→ AIM OF THE TASK: Among the entries below, find the lines with the word "turned" and return them.

→ DATA IN THIS EXERCISE:

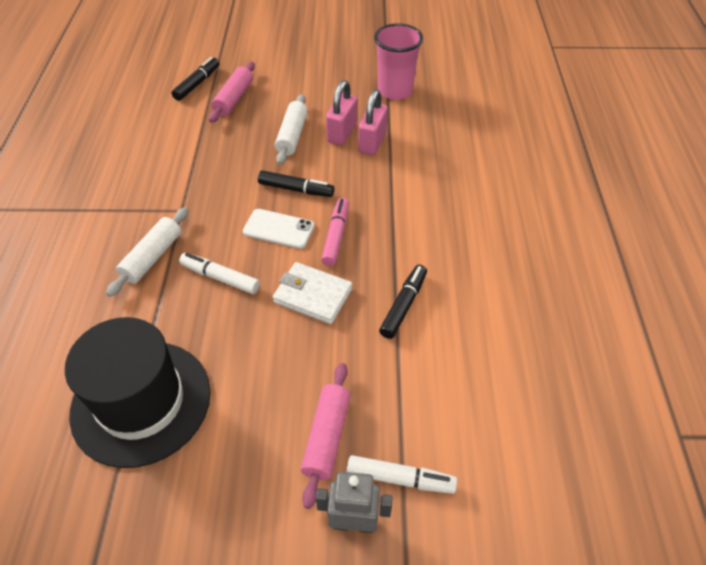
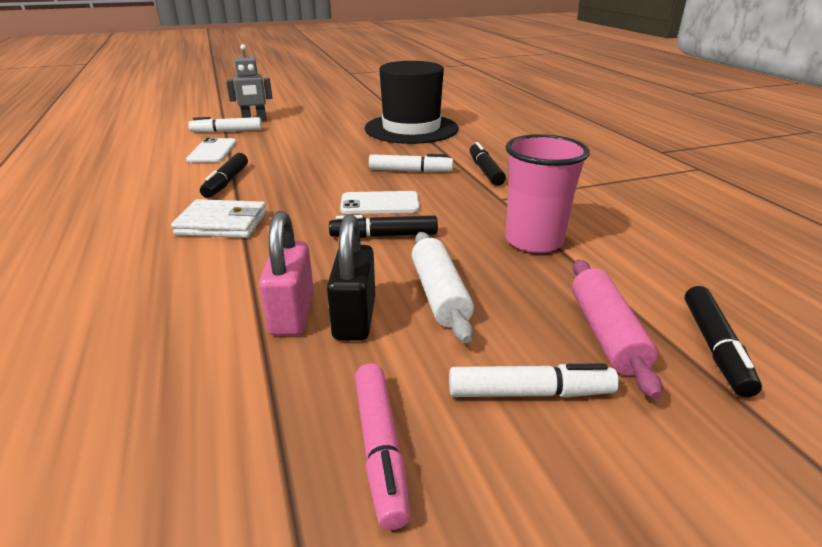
camera: 160 degrees right, 20 degrees down
(152, 257) = (485, 171): white rolling pin -> black marker
(289, 86) = (530, 393): none -> white marker
(313, 295) = (317, 175): white wallet -> white wallet (222, 223)
(327, 437) = (279, 135): pink rolling pin -> none
(336, 236) = (311, 209): pink marker -> pink marker (380, 448)
(342, 133) = (355, 318): pink padlock -> black padlock
(395, 91) = (260, 451): pink cup -> pink cup (533, 241)
(419, 399) = (212, 151): none -> white phone

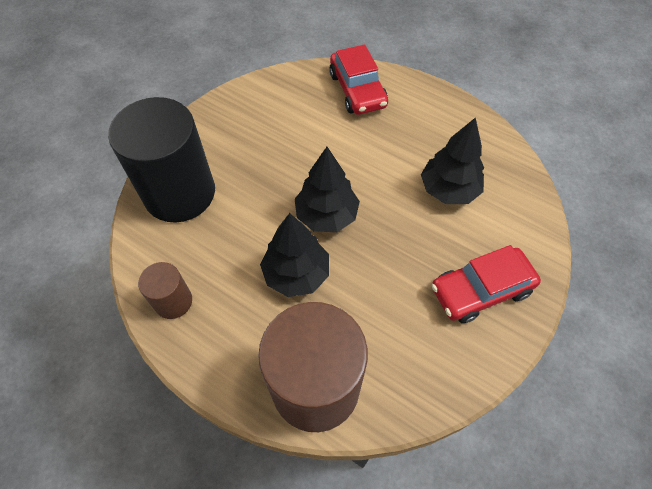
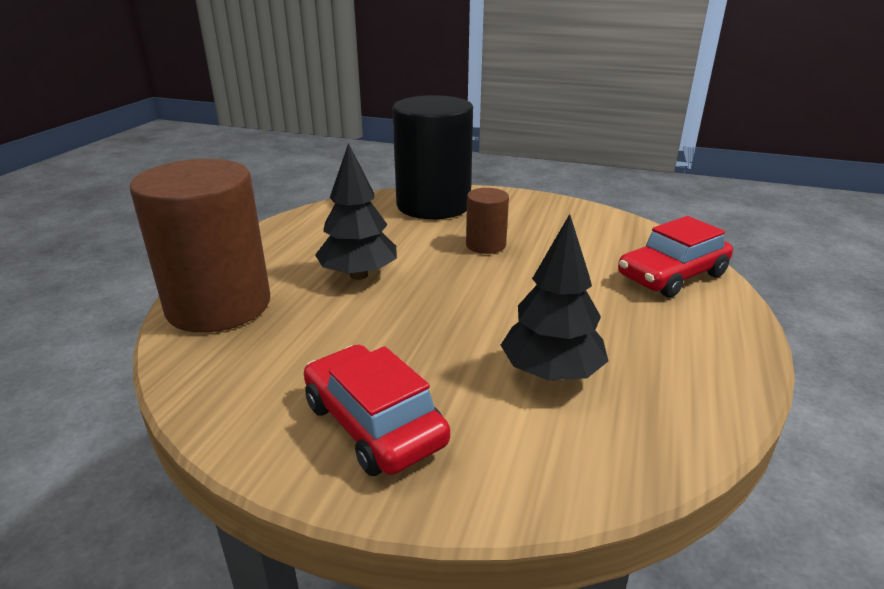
camera: 75 degrees right, 30 degrees down
(173, 301) = (311, 222): brown cylinder -> brown cylinder (485, 245)
(326, 215) = (447, 282): black tree -> none

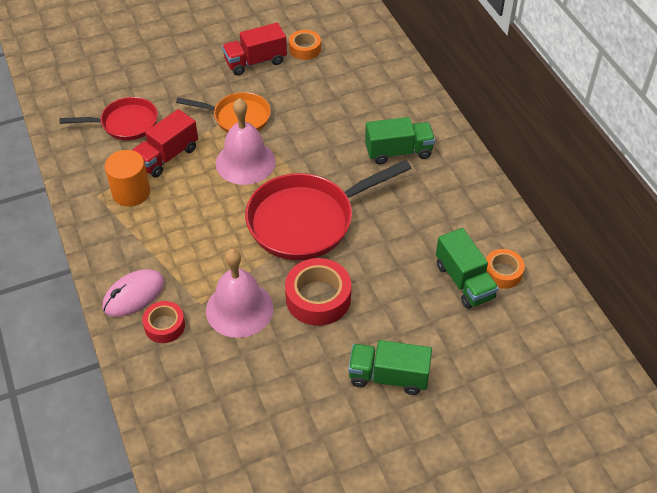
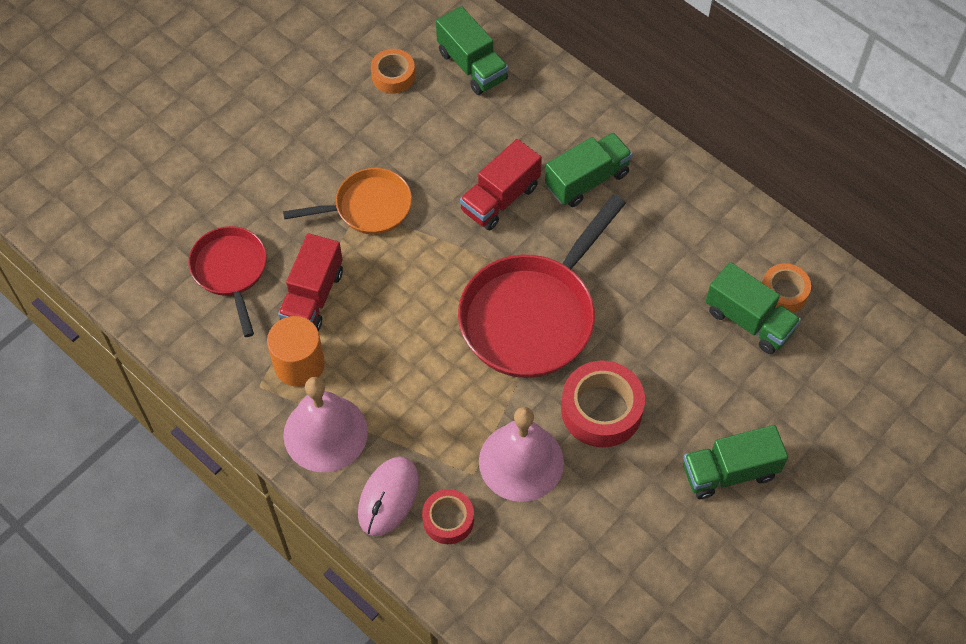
camera: 25 degrees left, 10 degrees up
(125, 123) = (231, 271): red pan -> red pan turned 75 degrees counterclockwise
(245, 162) = (414, 266): pink bell -> pink bell (325, 433)
(255, 62) = (342, 118): red truck -> red truck (500, 198)
(361, 60) = (472, 66): none -> green truck

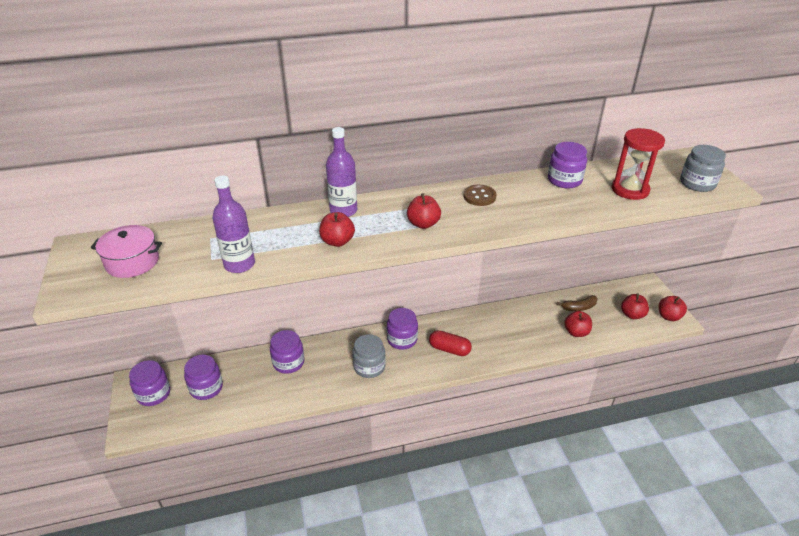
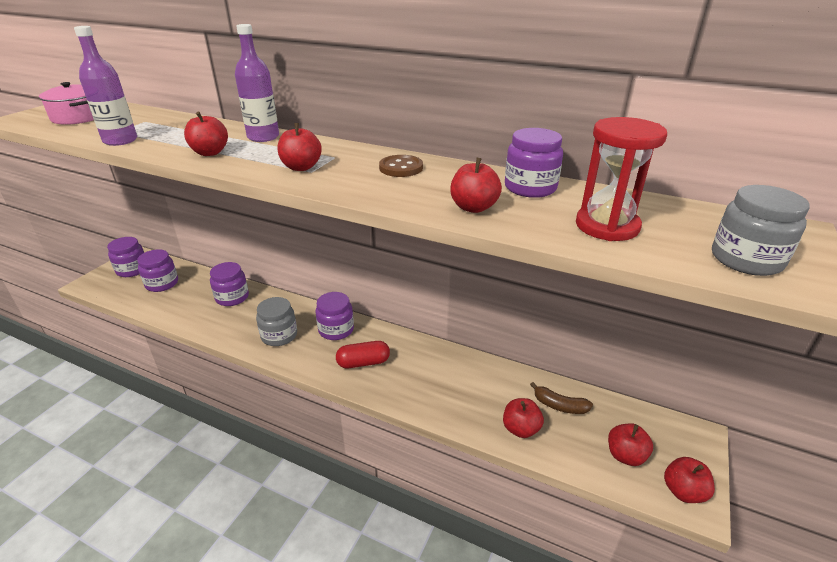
camera: 40 degrees right, 5 degrees down
(449, 349) = (363, 363): red capsule -> red capsule turned 75 degrees counterclockwise
(562, 207) = (473, 207): none -> red apple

→ ANSWER SECTION:
(125, 123) = (231, 271): red pan -> red pan turned 75 degrees counterclockwise
(449, 349) = (363, 363): red capsule -> red capsule turned 75 degrees counterclockwise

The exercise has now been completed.